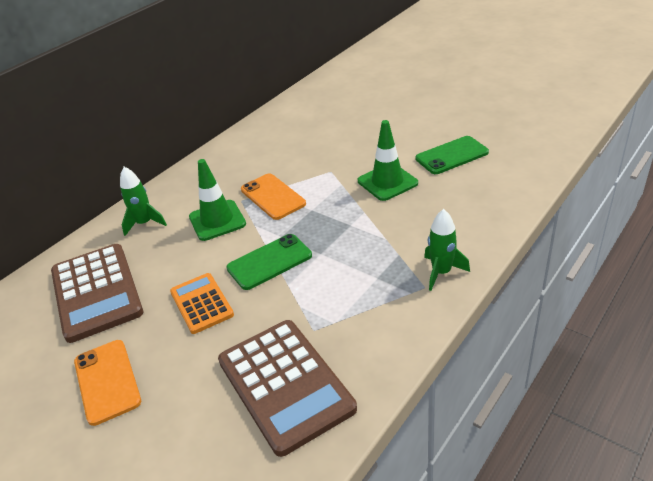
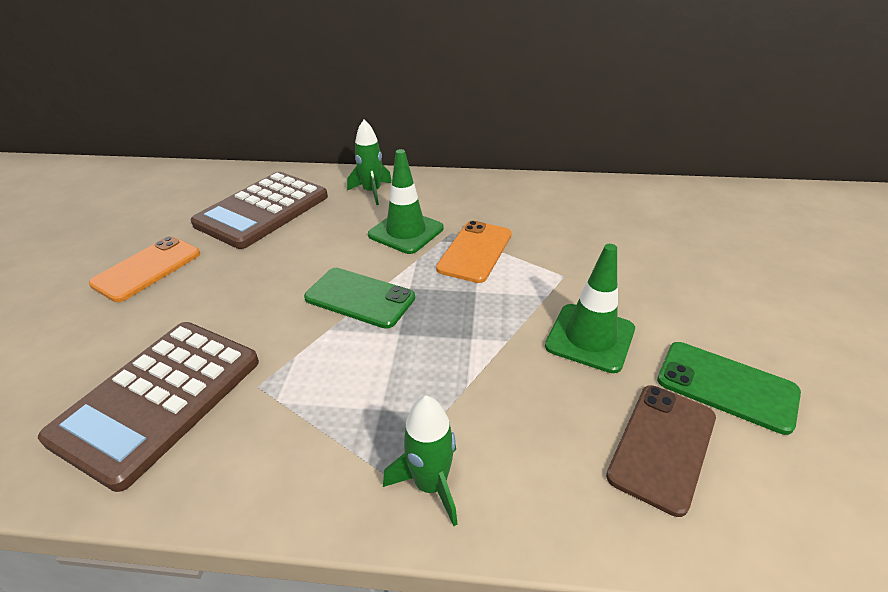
camera: 55 degrees right, 0 degrees up
orange calculator [170,273,234,334] -> none
none -> brown phone [606,385,716,517]

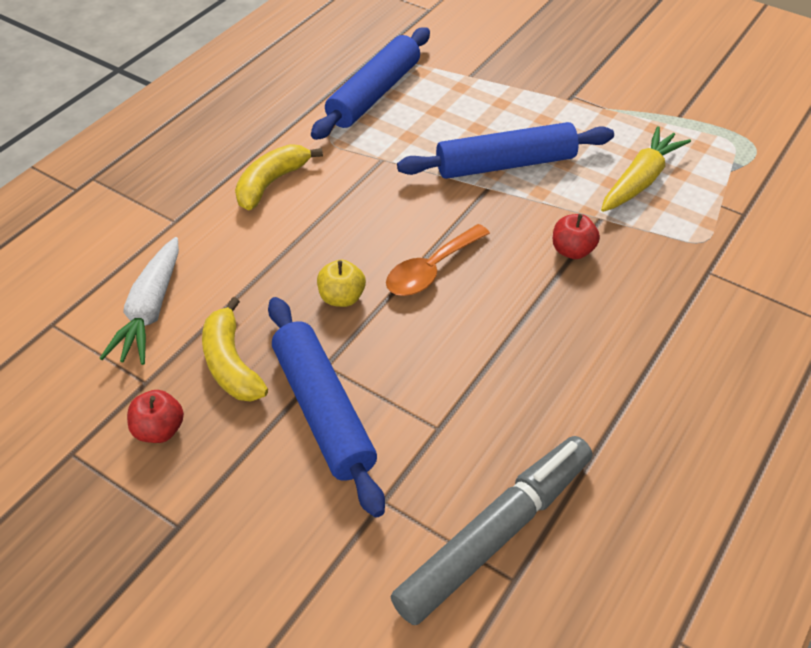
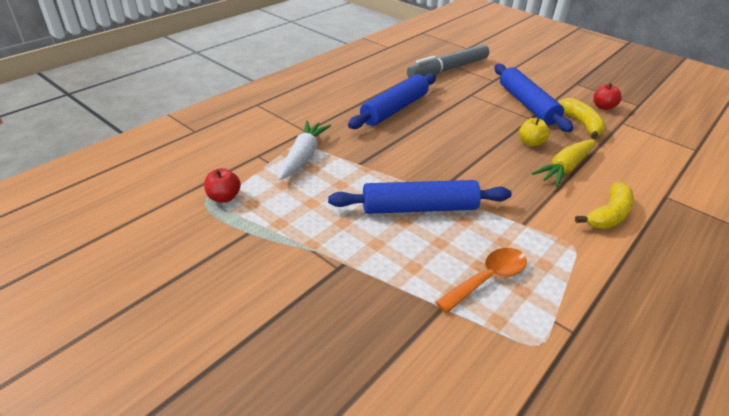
camera: 175 degrees left, 10 degrees down
white carrot [99,237,179,365] -> white carrot moved to [279,120,331,180]
blue rolling pin [311,27,430,140] -> blue rolling pin moved to [348,73,436,129]
orange spoon [386,224,490,296] -> orange spoon moved to [436,248,527,313]
red apple [553,214,600,259] -> red apple moved to [204,168,241,203]
yellow carrot [601,126,691,212] -> yellow carrot moved to [531,139,596,187]

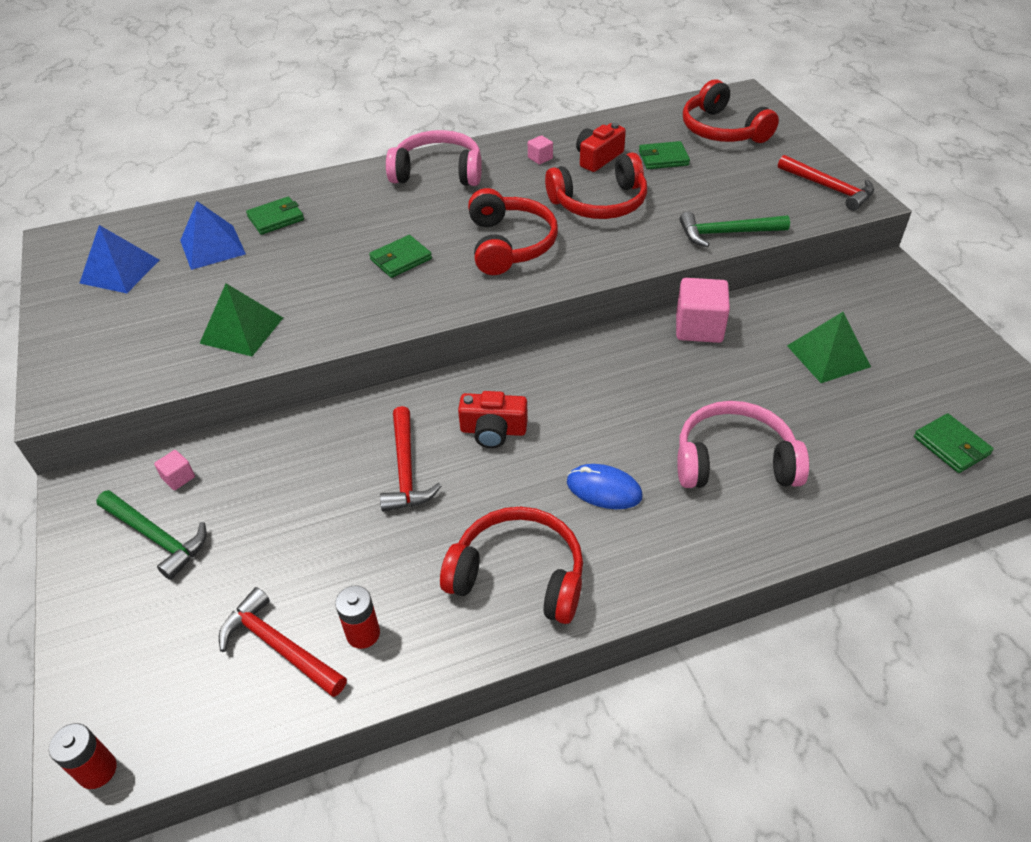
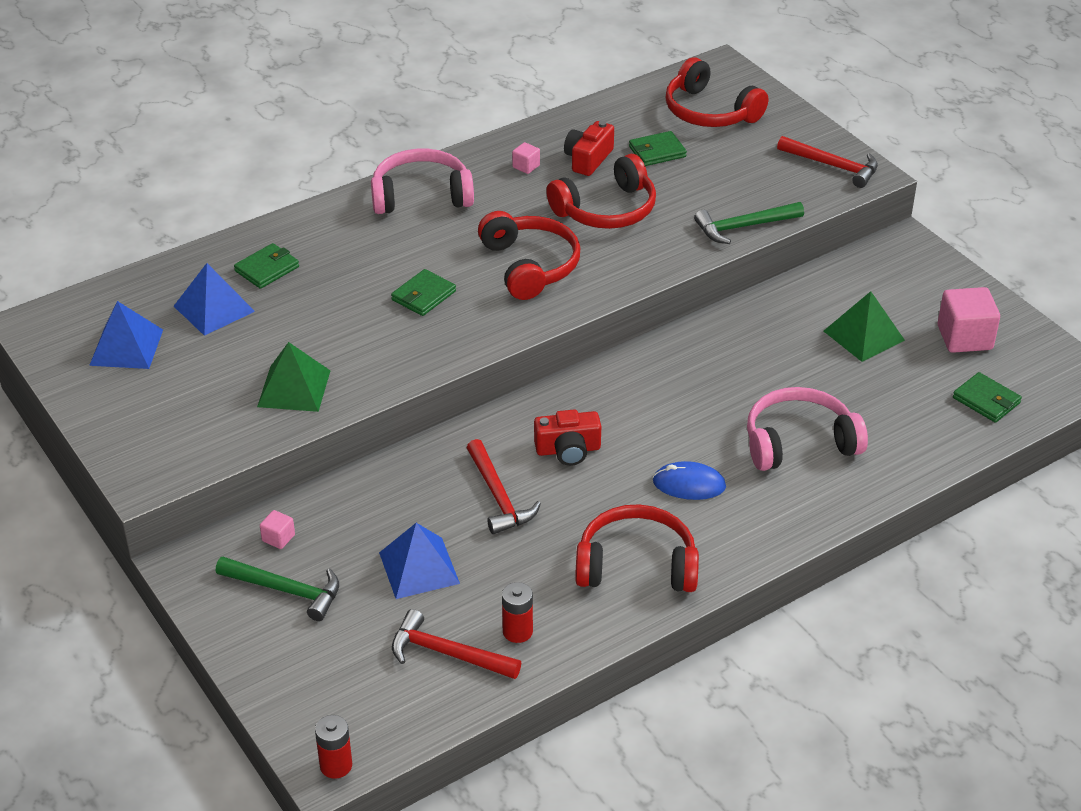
camera: 15 degrees left, 5 degrees down
pink cube [676,278,730,343] -> pink cube moved to [938,287,1000,353]
none -> blue pyramid [379,523,460,599]

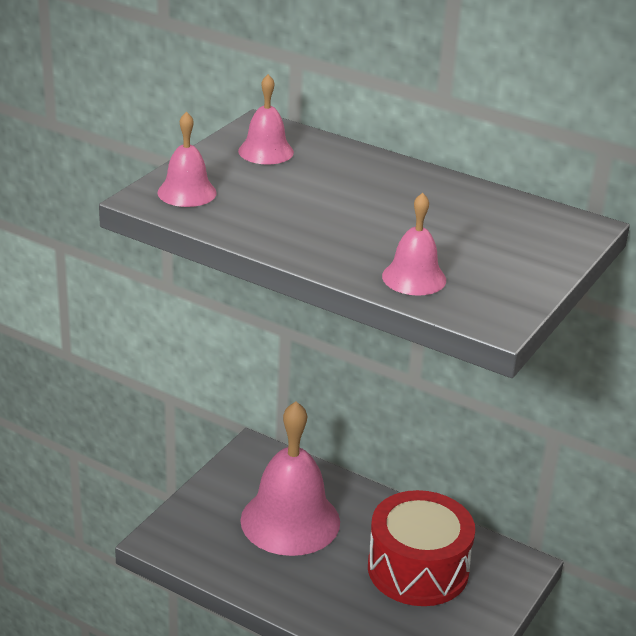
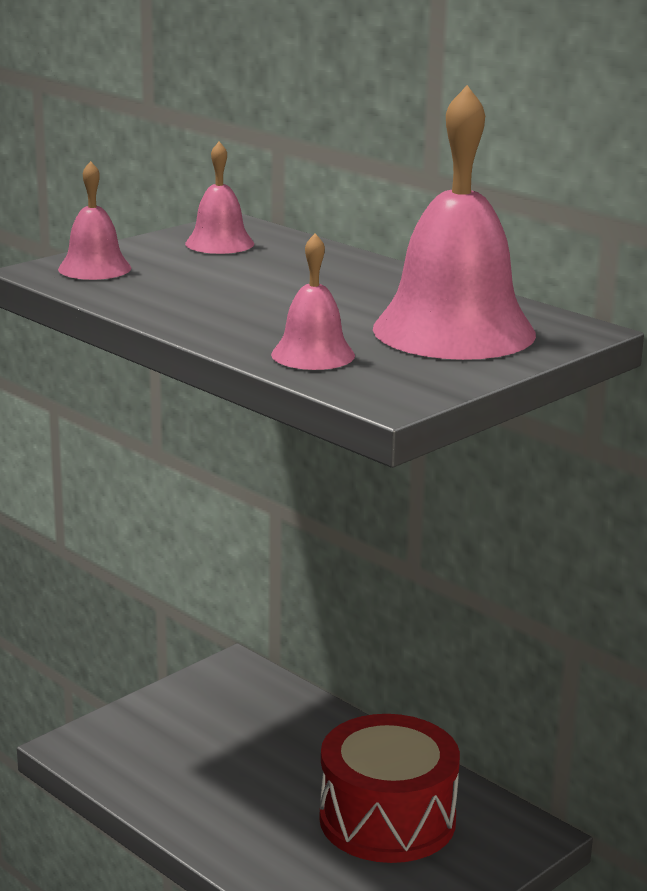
camera: 15 degrees right, 10 degrees down
pink bell [240,401,340,556] -> pink bell moved to [373,85,536,360]

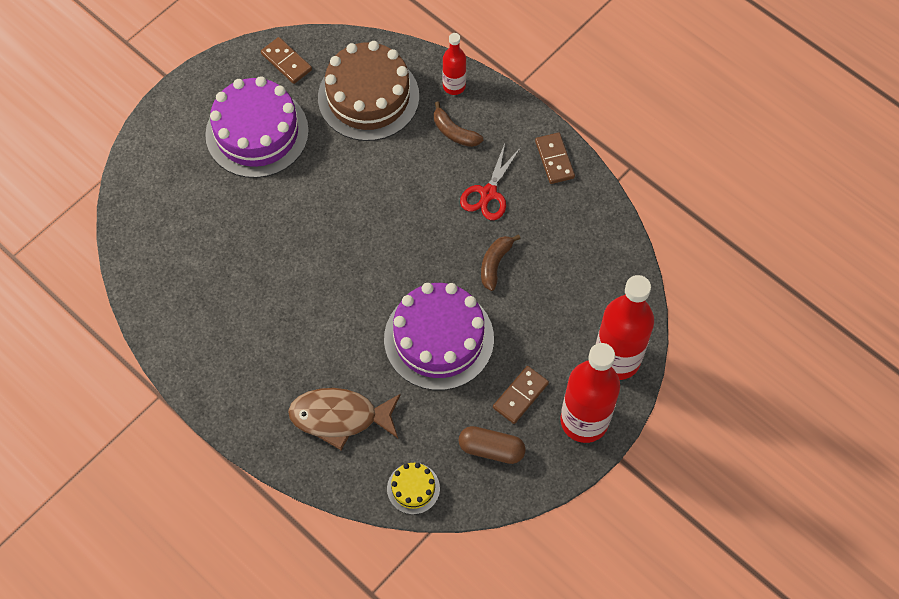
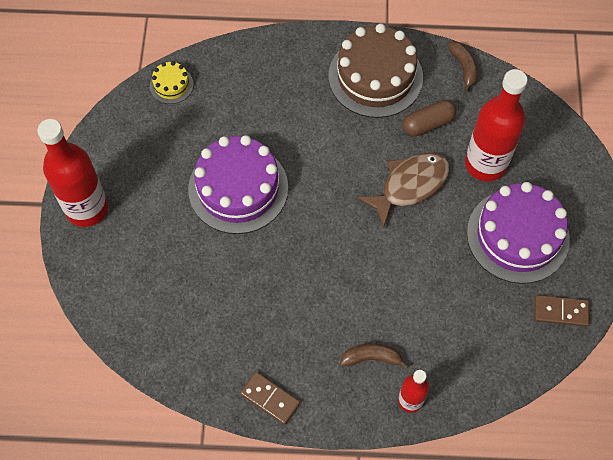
camera: 140 degrees right, 0 degrees up
brown fish [288,388,401,450] -> brown fish moved to [357,152,449,228]
brown cake [318,41,419,141] -> brown cake moved to [329,24,423,118]
brown capsule [459,426,526,464] -> brown capsule moved to [402,100,456,137]
red scissors [460,143,521,220] -> none
brown banana [481,235,521,291] -> brown banana moved to [447,41,478,92]
brown domino [493,366,549,424] -> none
red bottle [596,275,654,380] -> red bottle moved to [465,69,527,181]

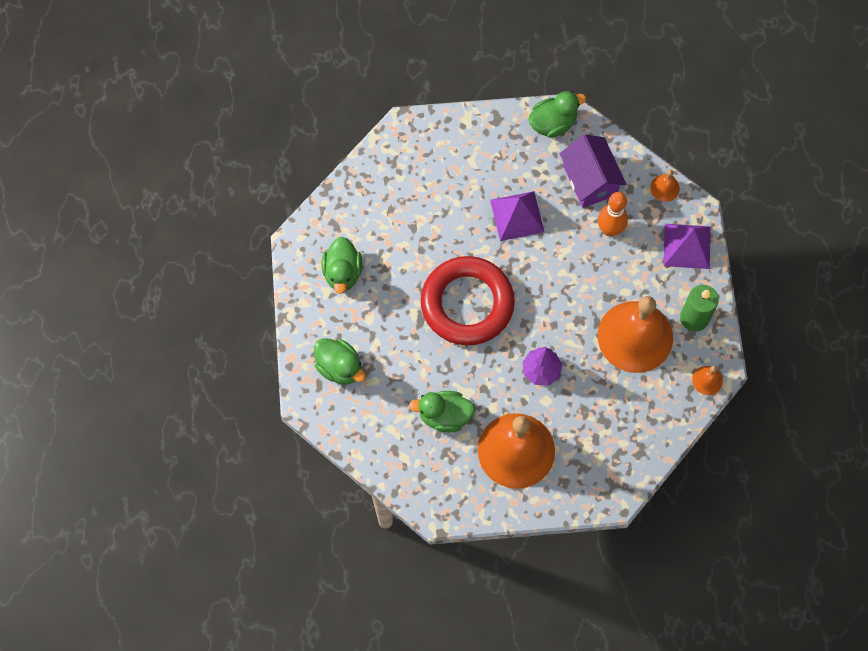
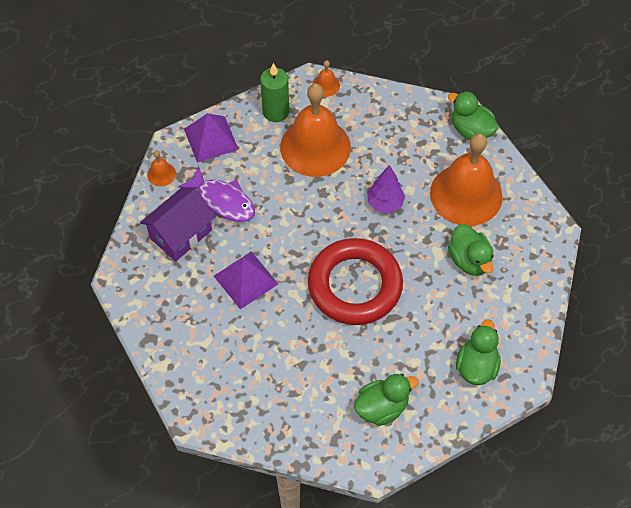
camera: 115 degrees left, 10 degrees down
green duck [528,91,586,138] -> green duck moved to [448,91,498,140]
orange bowling pin [598,192,628,236] -> purple fish [178,165,255,222]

════════════════════

• [Problem statement]
In your reply, please print exactly the lines from the one with "red scissors [460,143,521,220] -> none" through the final line of the listing above, both included, and no pictures.

• [Solved exercise]
red scissors [460,143,521,220] -> none
brown banana [481,235,521,291] -> brown banana moved to [447,41,478,92]
brown domino [493,366,549,424] -> none
red bottle [596,275,654,380] -> red bottle moved to [465,69,527,181]

camera: 115 degrees left, 10 degrees down
green duck [528,91,586,138] -> green duck moved to [448,91,498,140]
orange bowling pin [598,192,628,236] -> purple fish [178,165,255,222]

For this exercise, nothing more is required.